'''

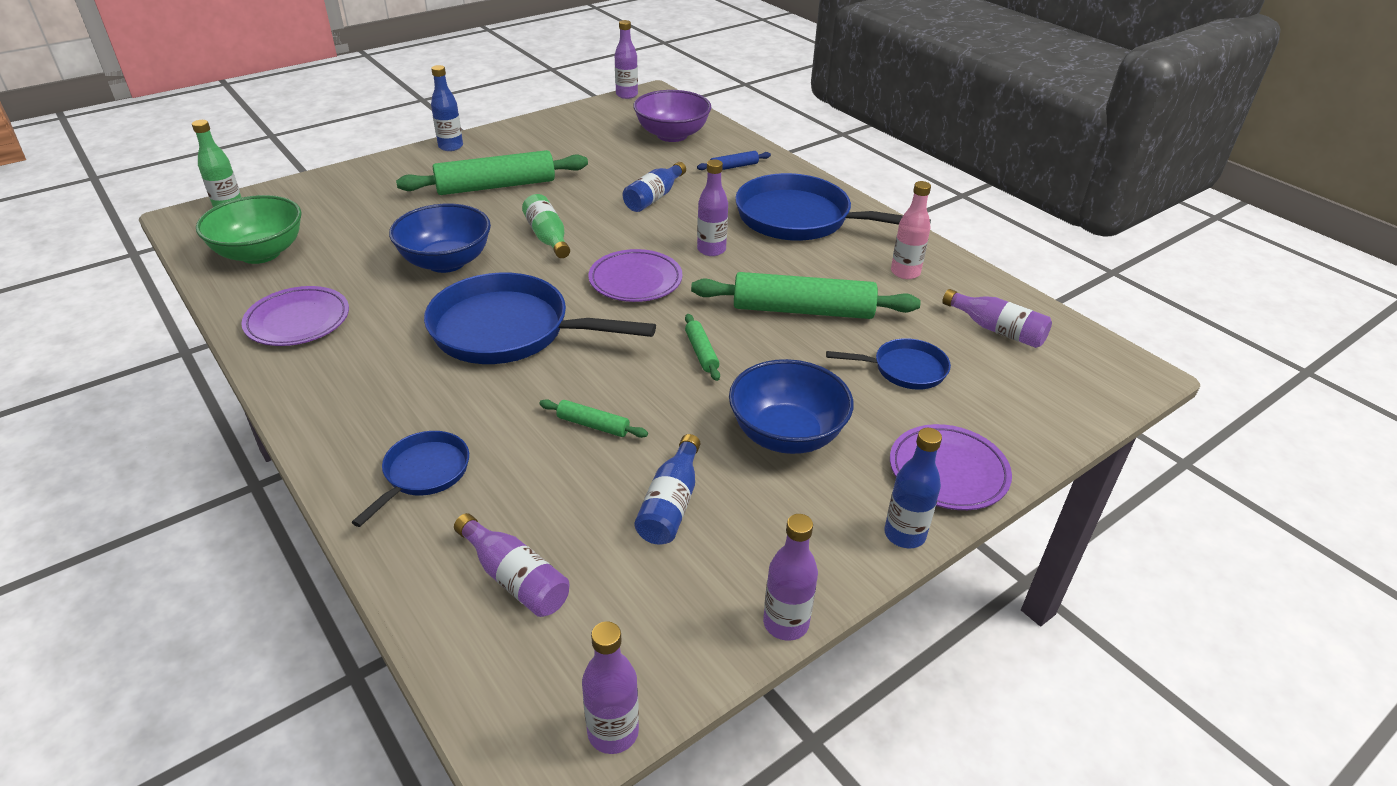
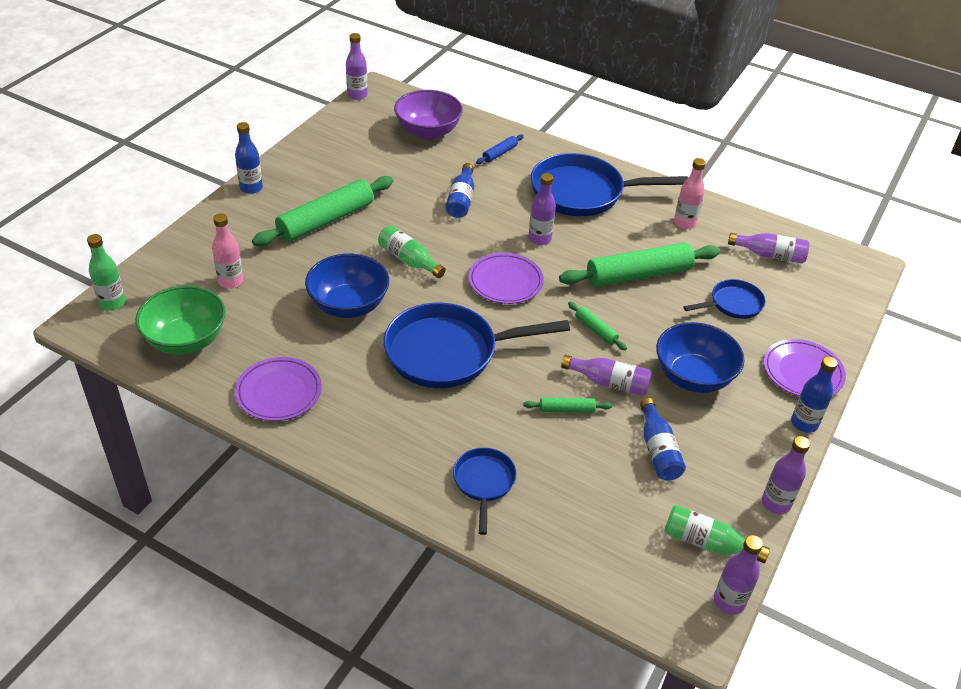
camera: 25 degrees left, 5 degrees up
(353, 216) = (231, 281): none -> pink bottle
(515, 578) = (602, 532): purple bottle -> purple bottle (609, 383)
(644, 641) = (707, 543): none -> green bottle

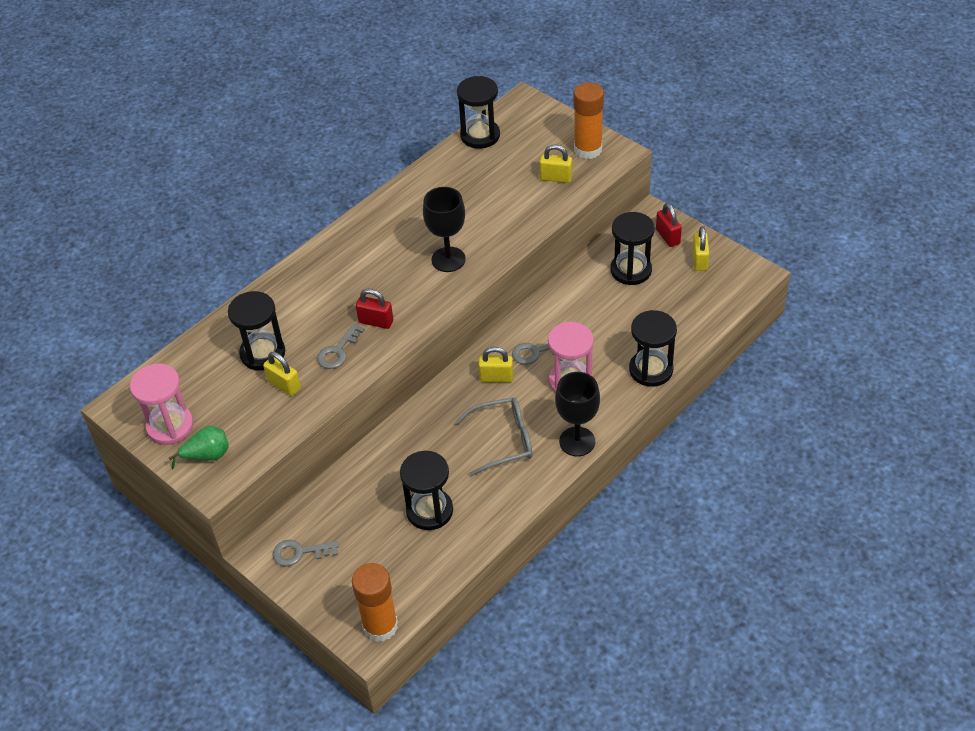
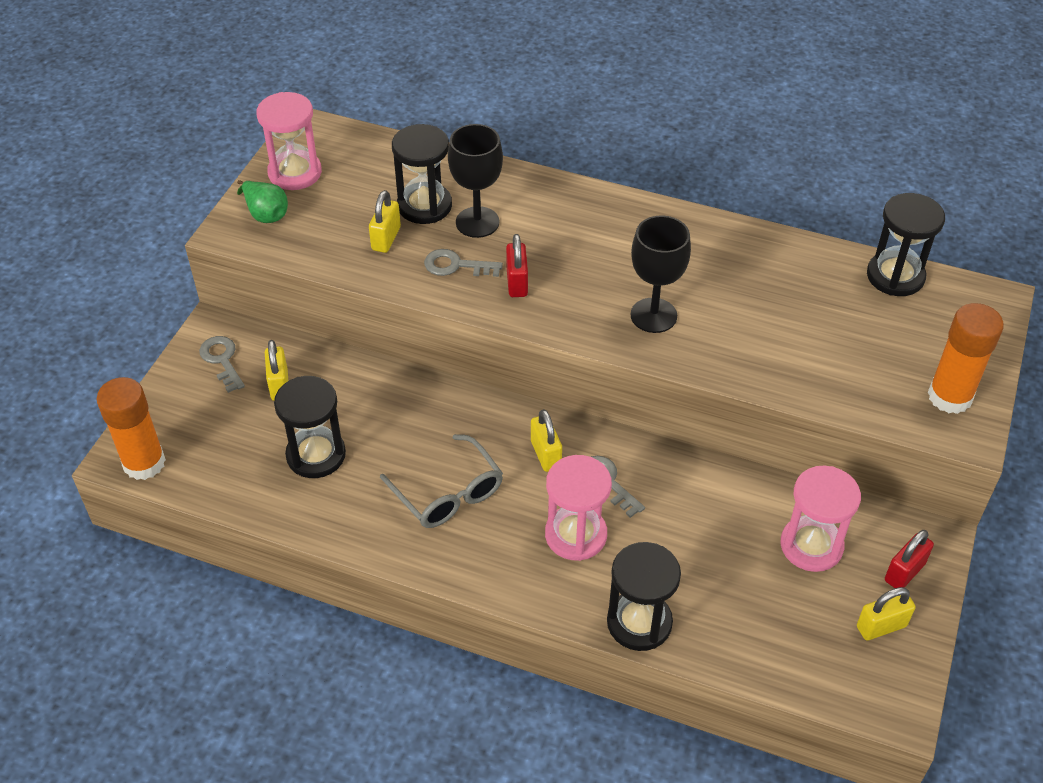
camera: 65 degrees right, 0 degrees up
(556, 178) = (869, 378): yellow padlock -> yellow padlock (279, 385)
(577, 441) = (478, 572): black goblet -> black goblet (477, 222)
(631, 270) = (811, 546): black hourglass -> pink hourglass

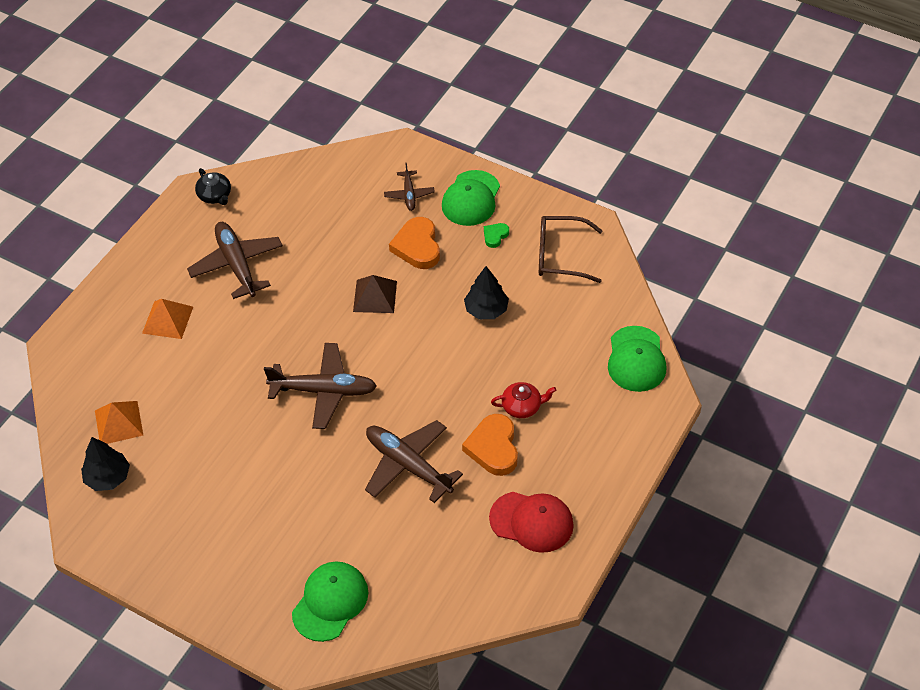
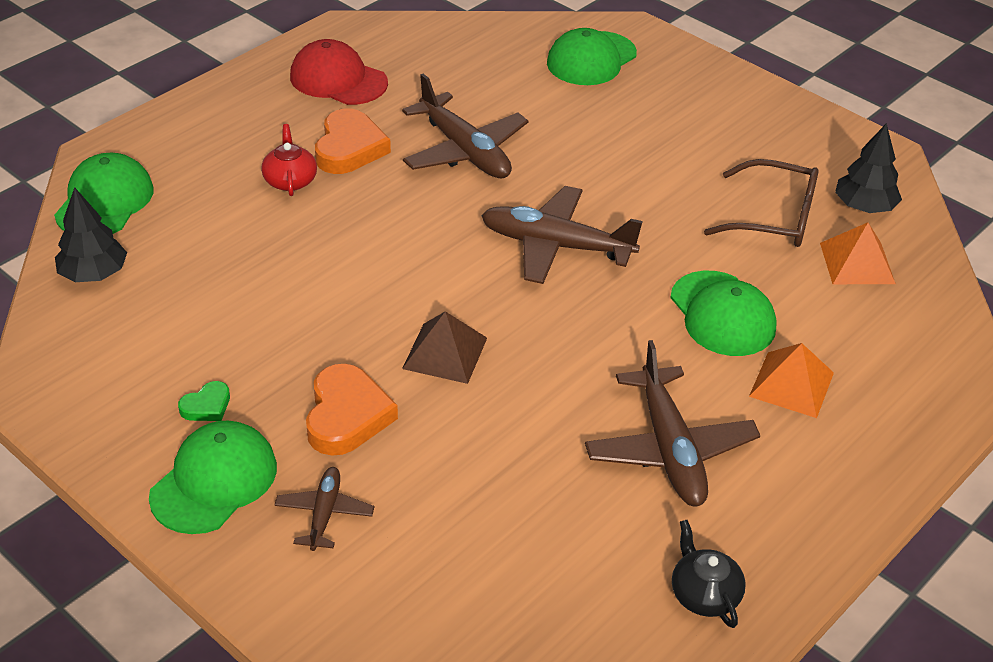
camera: 170 degrees left, 10 degrees down
(210, 360) = (722, 314): none -> green cap
(486, 310) = (279, 300): black tree -> black tree (94, 274)
(522, 406) = (290, 180): red teapot -> red teapot turned 75 degrees clockwise
(560, 255) = (119, 353): brown glasses -> brown glasses (774, 218)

'''

| The task |
Though the entries above contain pictures, none should be copied; reproduce only the lines between the one holding "(515, 578) = (602, 532): purple" and the one holding "(486, 310) = (279, 300): black", inclusive, exactly as written.

| Response to this task |
(515, 578) = (602, 532): purple bottle -> purple bottle (609, 383)
(644, 641) = (707, 543): none -> green bottle

camera: 65 degrees right, 0 degrees up
(556, 178) = (869, 378): yellow padlock -> yellow padlock (279, 385)
(577, 441) = (478, 572): black goblet -> black goblet (477, 222)
(631, 270) = (811, 546): black hourglass -> pink hourglass

camera: 170 degrees left, 10 degrees down
(210, 360) = (722, 314): none -> green cap
(486, 310) = (279, 300): black tree -> black tree (94, 274)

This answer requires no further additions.